▶ _DATA PROVIDED_
---+---
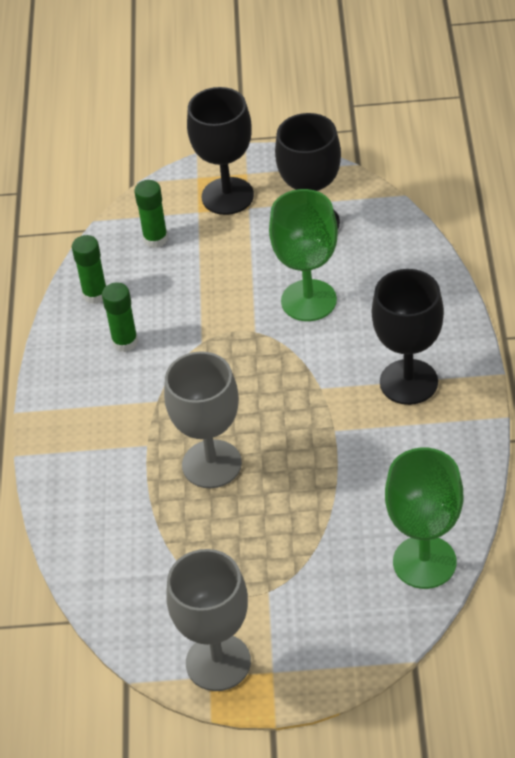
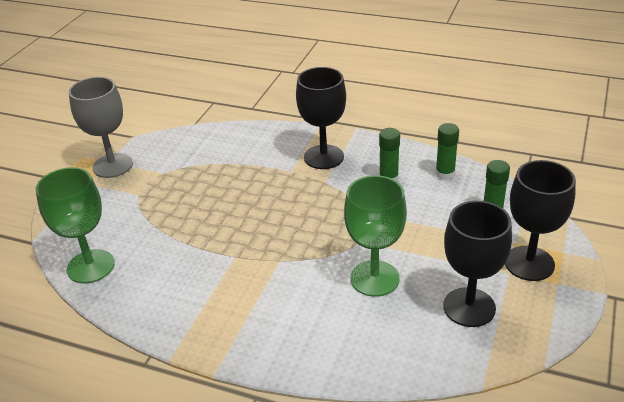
camera: 110 degrees right, 10 degrees down
(211, 464) = (252, 193): grey goblet -> none
(408, 382) = (248, 310): black goblet -> black goblet (324, 157)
---+---
▶ _WHAT YOU HAVE TO DO_
The data above must be copied exactly. Leave out the pictures.

▶ _RESPONSE TO THE TASK_
camera: 110 degrees right, 10 degrees down
(211, 464) = (252, 193): grey goblet -> none
(408, 382) = (248, 310): black goblet -> black goblet (324, 157)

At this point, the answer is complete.